Excerpted records START

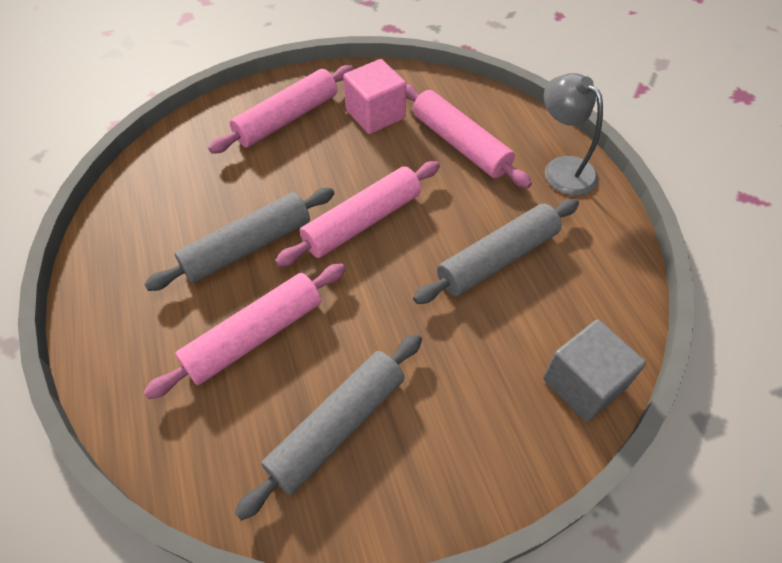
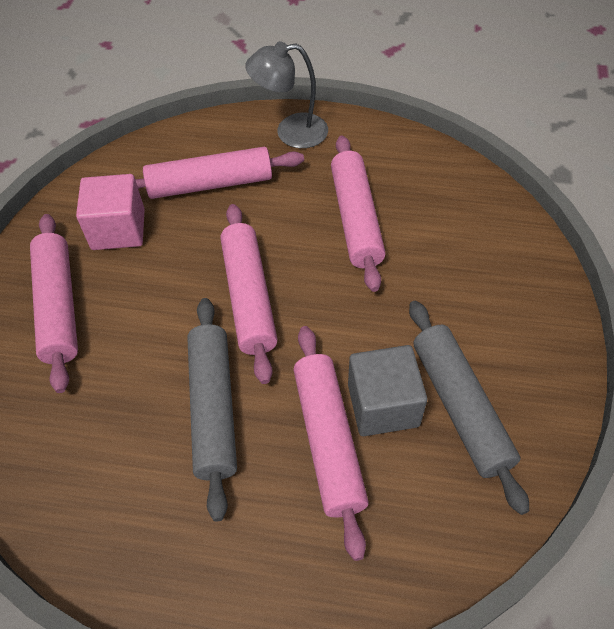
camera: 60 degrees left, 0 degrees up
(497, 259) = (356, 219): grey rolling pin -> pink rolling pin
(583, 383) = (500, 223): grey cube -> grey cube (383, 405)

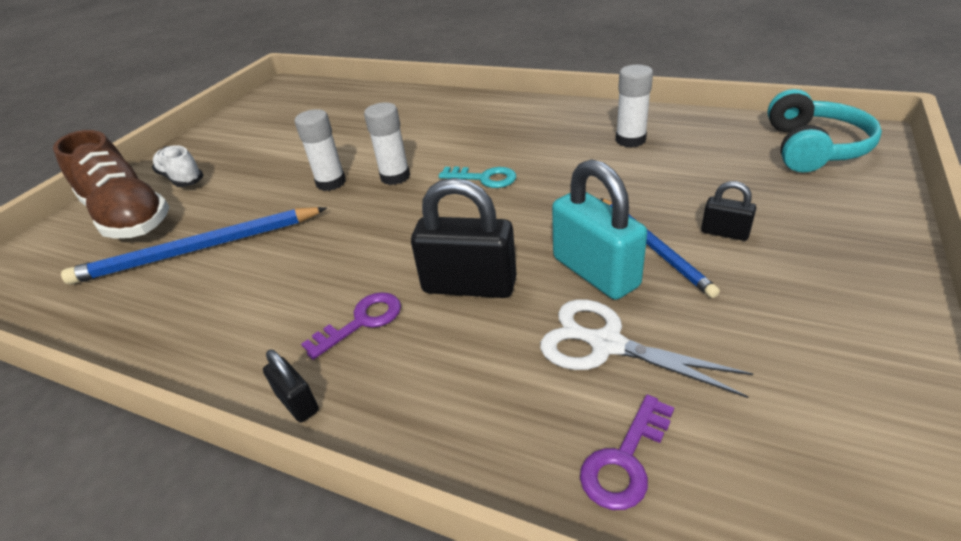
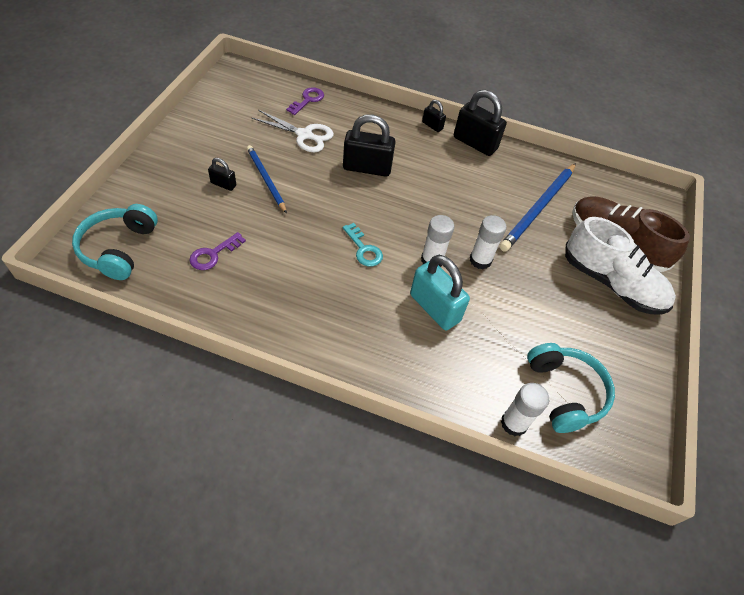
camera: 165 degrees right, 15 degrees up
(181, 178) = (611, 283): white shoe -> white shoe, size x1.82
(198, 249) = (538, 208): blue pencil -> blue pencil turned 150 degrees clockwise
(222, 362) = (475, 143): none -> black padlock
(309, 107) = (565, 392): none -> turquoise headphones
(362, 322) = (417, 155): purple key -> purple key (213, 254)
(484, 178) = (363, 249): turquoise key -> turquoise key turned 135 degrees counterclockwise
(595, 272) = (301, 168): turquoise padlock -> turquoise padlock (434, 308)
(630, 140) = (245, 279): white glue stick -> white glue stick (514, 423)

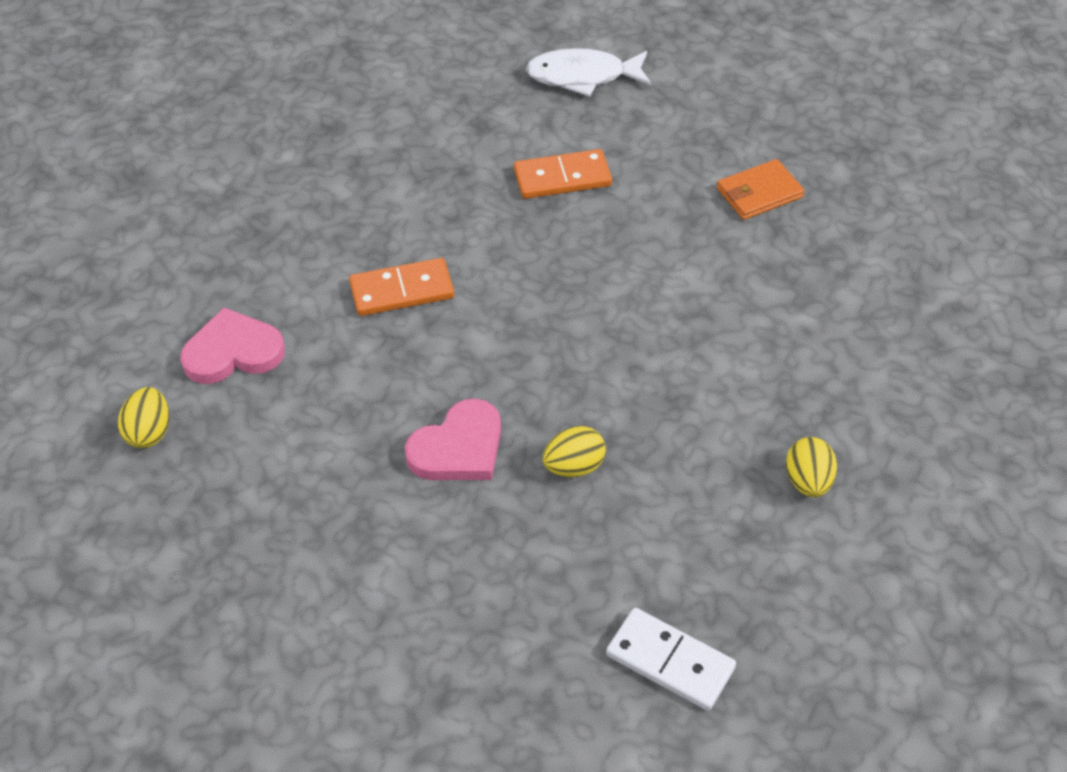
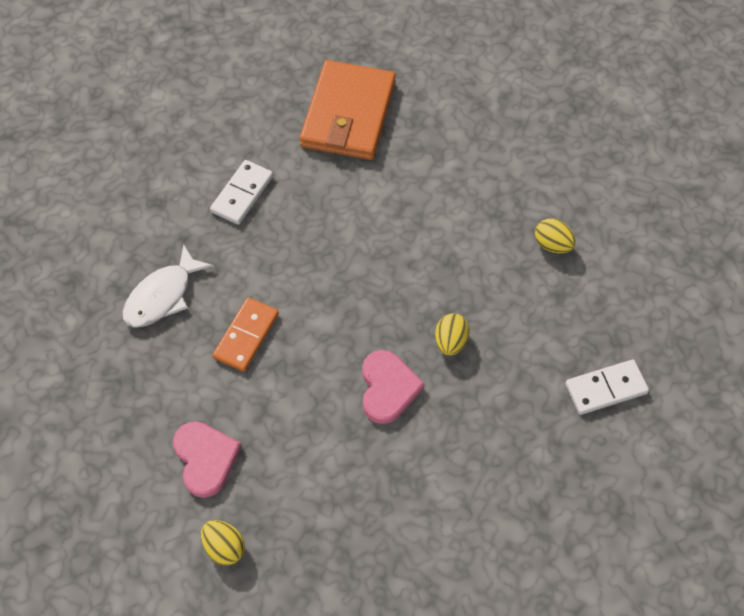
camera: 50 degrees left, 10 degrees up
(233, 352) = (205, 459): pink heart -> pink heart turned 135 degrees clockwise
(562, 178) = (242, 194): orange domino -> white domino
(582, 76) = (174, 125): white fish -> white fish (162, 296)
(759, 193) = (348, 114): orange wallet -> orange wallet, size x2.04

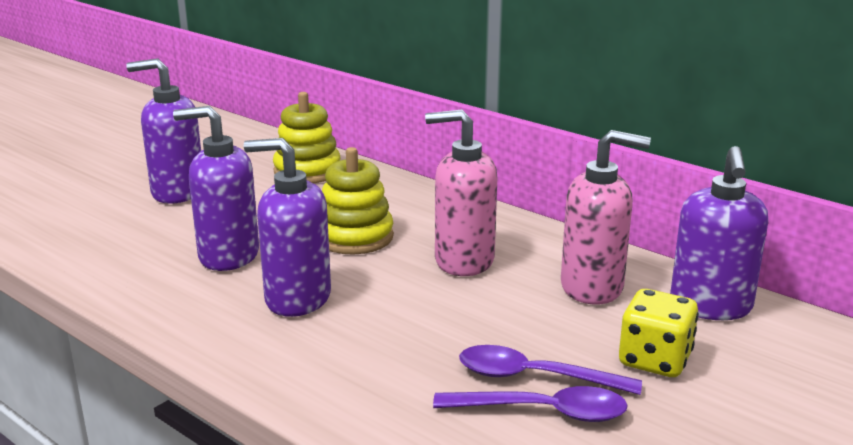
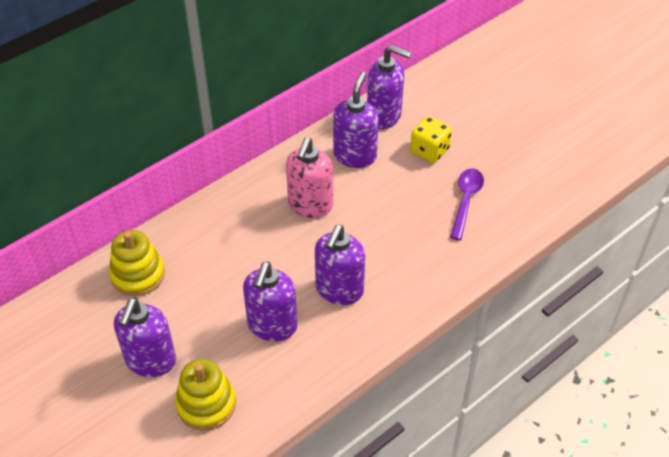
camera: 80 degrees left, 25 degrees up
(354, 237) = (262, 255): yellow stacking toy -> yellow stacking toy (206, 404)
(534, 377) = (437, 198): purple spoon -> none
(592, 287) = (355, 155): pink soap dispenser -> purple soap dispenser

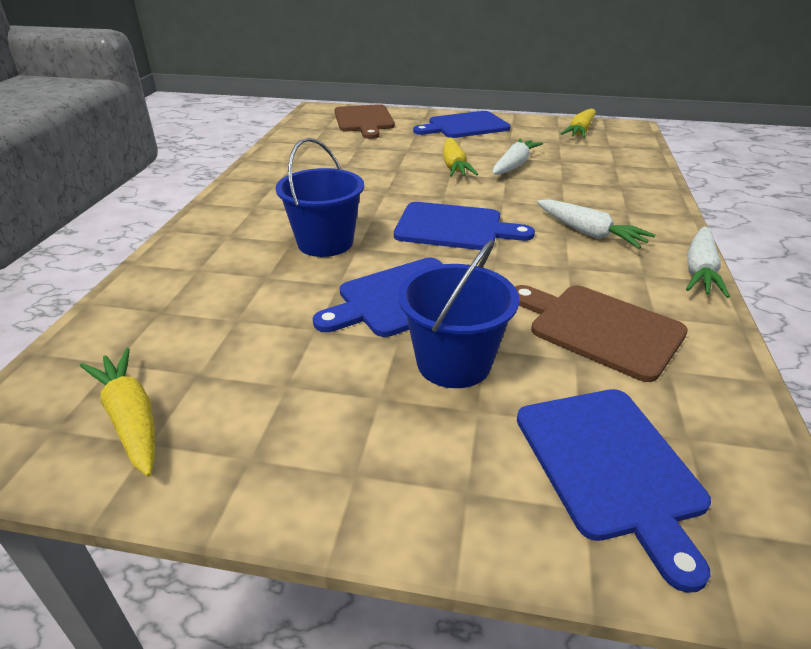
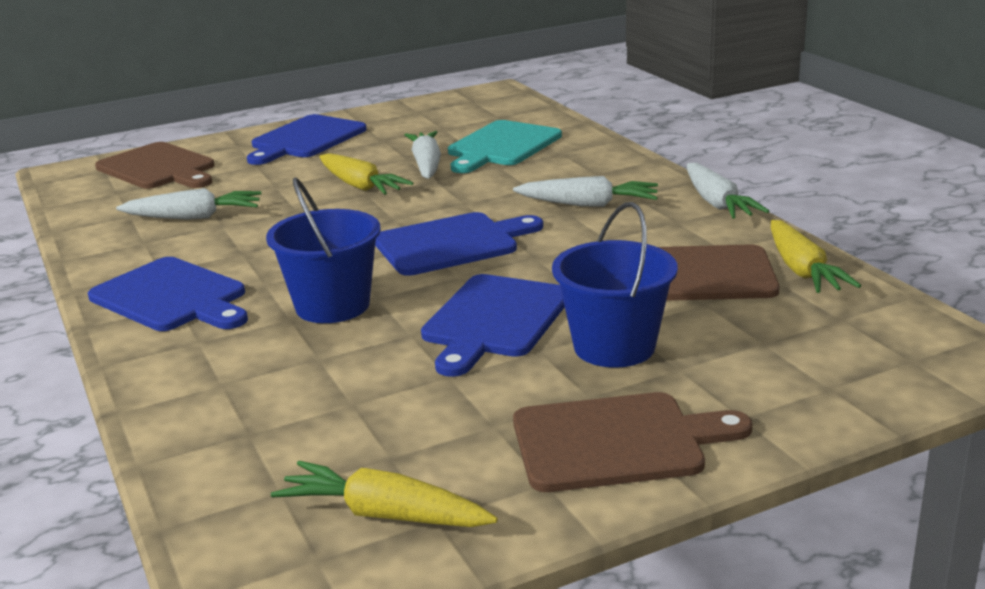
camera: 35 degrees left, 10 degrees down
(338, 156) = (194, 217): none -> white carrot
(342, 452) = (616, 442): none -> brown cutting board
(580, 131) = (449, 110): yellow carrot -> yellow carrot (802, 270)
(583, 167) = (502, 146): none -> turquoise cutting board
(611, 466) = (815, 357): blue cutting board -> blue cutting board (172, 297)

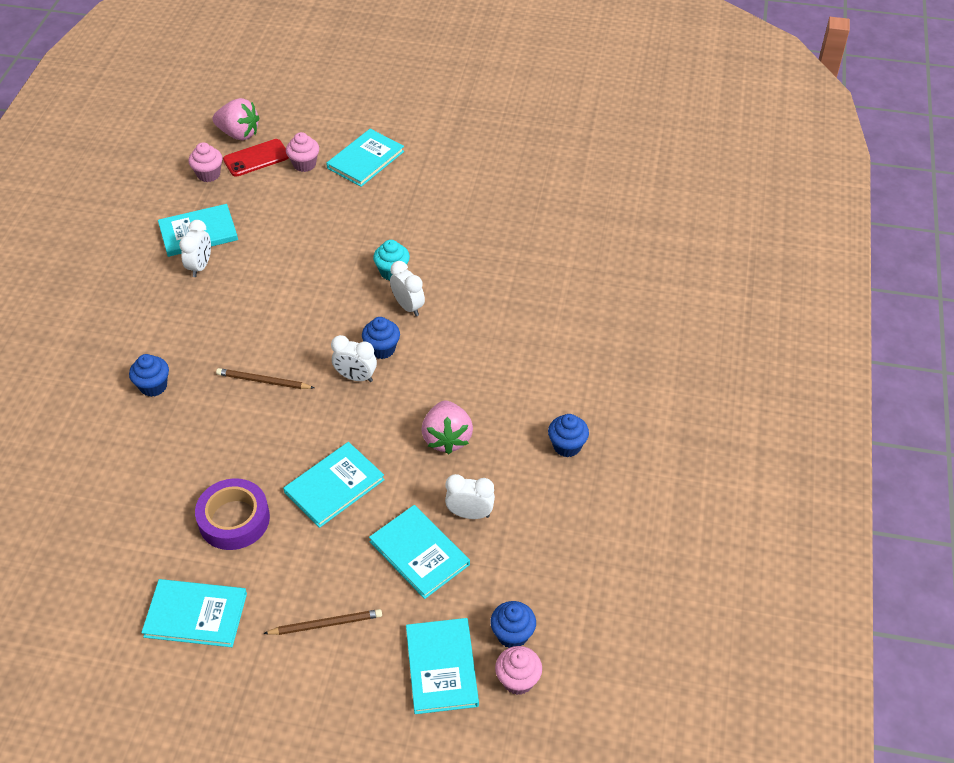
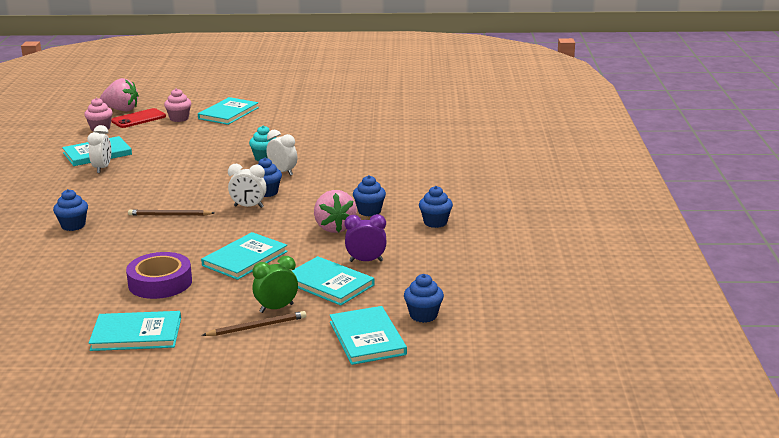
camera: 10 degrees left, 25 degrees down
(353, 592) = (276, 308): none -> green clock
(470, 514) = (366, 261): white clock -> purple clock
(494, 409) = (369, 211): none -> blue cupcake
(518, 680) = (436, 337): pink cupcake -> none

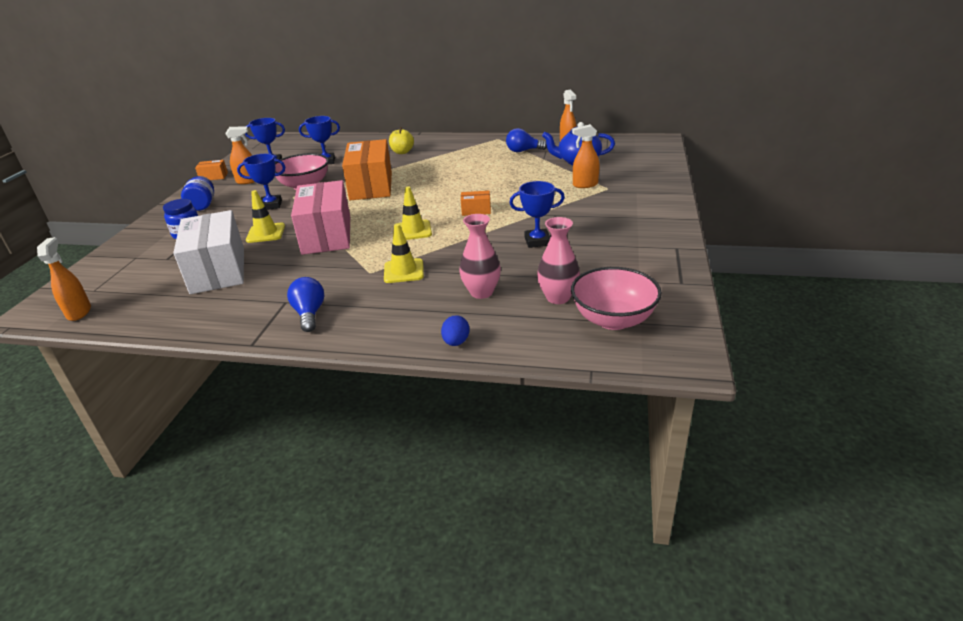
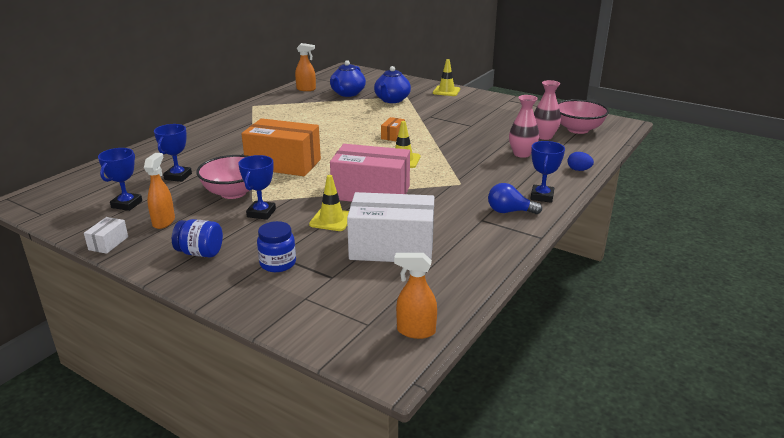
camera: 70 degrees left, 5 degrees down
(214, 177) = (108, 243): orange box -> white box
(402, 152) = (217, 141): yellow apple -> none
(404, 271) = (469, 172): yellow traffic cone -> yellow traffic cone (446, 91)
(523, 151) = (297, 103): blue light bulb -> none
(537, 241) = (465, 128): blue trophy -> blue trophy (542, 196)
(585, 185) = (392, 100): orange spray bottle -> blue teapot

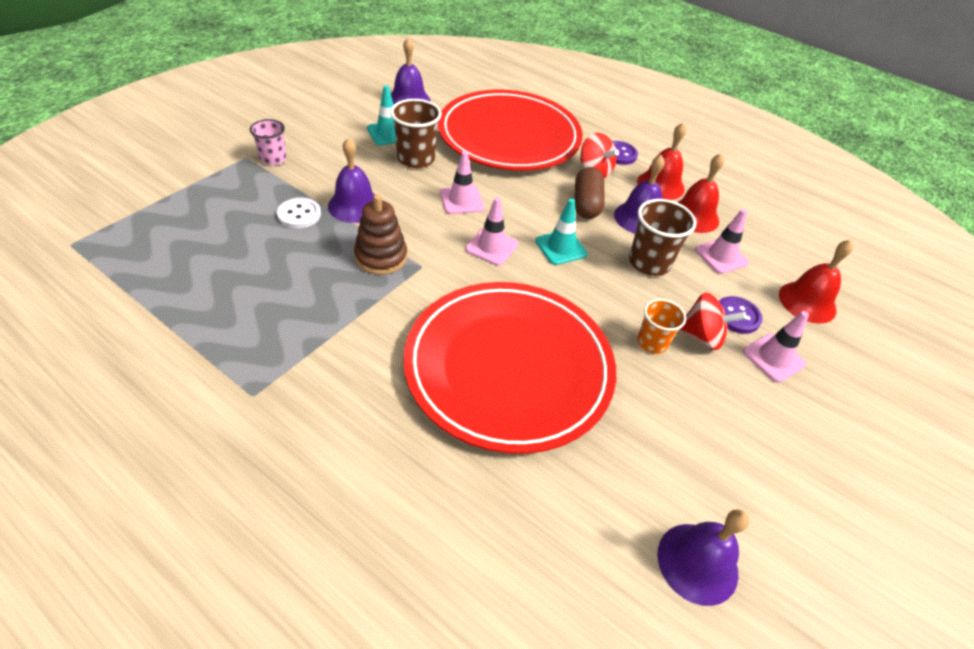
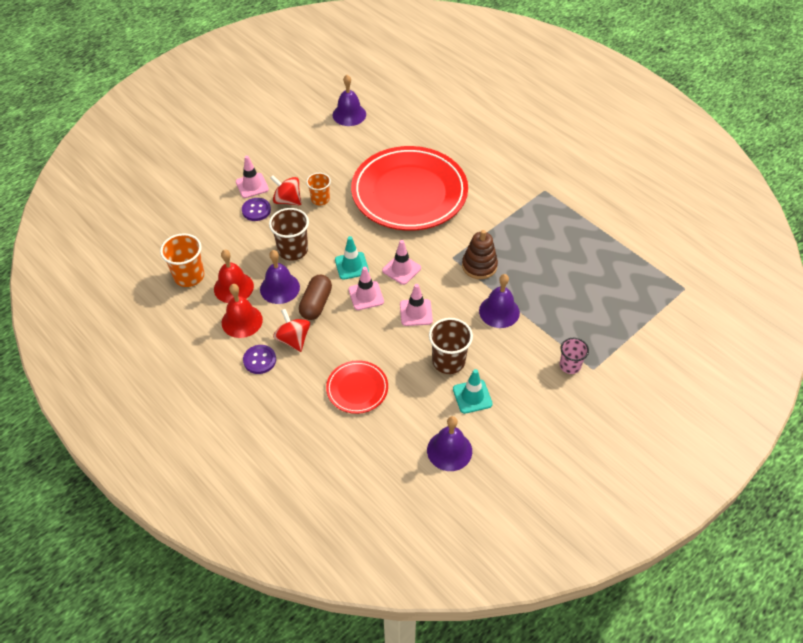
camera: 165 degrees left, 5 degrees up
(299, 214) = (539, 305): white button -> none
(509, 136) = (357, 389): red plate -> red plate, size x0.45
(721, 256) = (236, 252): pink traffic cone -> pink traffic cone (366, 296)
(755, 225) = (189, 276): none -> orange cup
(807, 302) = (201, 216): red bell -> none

Excerpted records END

Write every entry again exactly as given, skipping the pictures.

### Exercise output
camera: 60 degrees left, 0 degrees up
(497, 259) = (356, 219): grey rolling pin -> pink rolling pin
(583, 383) = (500, 223): grey cube -> grey cube (383, 405)

camera: 165 degrees right, 15 degrees up
(181, 178) = (611, 283): white shoe -> white shoe, size x1.82
(198, 249) = (538, 208): blue pencil -> blue pencil turned 150 degrees clockwise
(222, 362) = (475, 143): none -> black padlock
(309, 107) = (565, 392): none -> turquoise headphones
(362, 322) = (417, 155): purple key -> purple key (213, 254)
(484, 178) = (363, 249): turquoise key -> turquoise key turned 135 degrees counterclockwise
(595, 272) = (301, 168): turquoise padlock -> turquoise padlock (434, 308)
(630, 140) = (245, 279): white glue stick -> white glue stick (514, 423)

camera: 50 degrees left, 10 degrees up
(233, 352) = (205, 459): pink heart -> pink heart turned 135 degrees clockwise
(562, 178) = (242, 194): orange domino -> white domino
(582, 76) = (174, 125): white fish -> white fish (162, 296)
(759, 193) = (348, 114): orange wallet -> orange wallet, size x2.04

camera: 80 degrees left, 25 degrees up
(354, 237) = (262, 255): yellow stacking toy -> yellow stacking toy (206, 404)
(534, 377) = (437, 198): purple spoon -> none
(592, 287) = (355, 155): pink soap dispenser -> purple soap dispenser

camera: 35 degrees left, 10 degrees down
(338, 156) = (194, 217): none -> white carrot
(342, 452) = (616, 442): none -> brown cutting board
(580, 131) = (449, 110): yellow carrot -> yellow carrot (802, 270)
(583, 167) = (502, 146): none -> turquoise cutting board
(611, 466) = (815, 357): blue cutting board -> blue cutting board (172, 297)

camera: 10 degrees left, 25 degrees down
(353, 592) = (276, 308): none -> green clock
(470, 514) = (366, 261): white clock -> purple clock
(494, 409) = (369, 211): none -> blue cupcake
(518, 680) = (436, 337): pink cupcake -> none

camera: 70 degrees left, 5 degrees down
(214, 177) = (108, 243): orange box -> white box
(402, 152) = (217, 141): yellow apple -> none
(404, 271) = (469, 172): yellow traffic cone -> yellow traffic cone (446, 91)
(523, 151) = (297, 103): blue light bulb -> none
(537, 241) = (465, 128): blue trophy -> blue trophy (542, 196)
(585, 185) = (392, 100): orange spray bottle -> blue teapot

camera: 165 degrees left, 5 degrees up
(299, 214) = (539, 305): white button -> none
(509, 136) = (357, 389): red plate -> red plate, size x0.45
(721, 256) = (236, 252): pink traffic cone -> pink traffic cone (366, 296)
(755, 225) = (189, 276): none -> orange cup
(807, 302) = (201, 216): red bell -> none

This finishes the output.